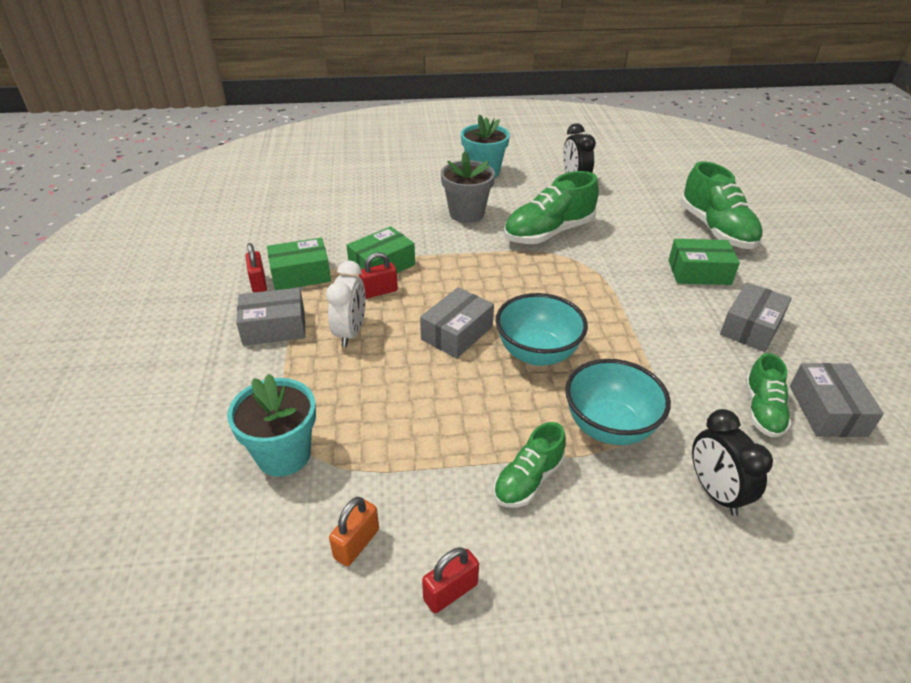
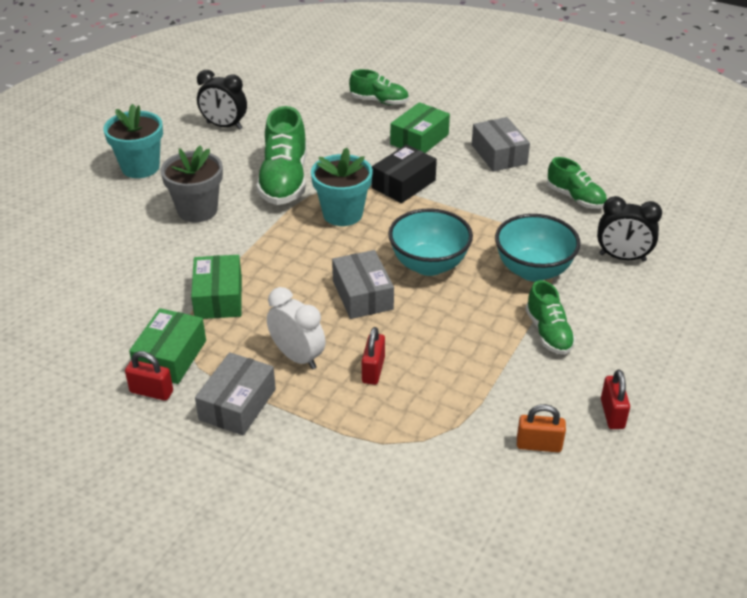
camera: 55 degrees left, 0 degrees up
turquoise flower pot [227,374,316,477] -> turquoise flower pot moved to [311,148,373,226]
orange padlock [329,497,379,566] -> orange padlock turned 60 degrees counterclockwise [517,404,566,452]
red padlock [359,252,398,299] -> red padlock moved to [362,327,385,385]
green shoe [681,161,763,249] -> green shoe [349,69,409,105], size x0.59
grey box [790,363,884,437] -> none
none -> black box [372,144,437,203]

○ ○ ○ ○ ○ ○ ○

WORK ORDER
Omit every picture, and otherwise quote the entries exactly.

REPLY TO THE EXERCISE
camera: 55 degrees left, 0 degrees up
turquoise flower pot [227,374,316,477] -> turquoise flower pot moved to [311,148,373,226]
orange padlock [329,497,379,566] -> orange padlock turned 60 degrees counterclockwise [517,404,566,452]
red padlock [359,252,398,299] -> red padlock moved to [362,327,385,385]
green shoe [681,161,763,249] -> green shoe [349,69,409,105], size x0.59
grey box [790,363,884,437] -> none
none -> black box [372,144,437,203]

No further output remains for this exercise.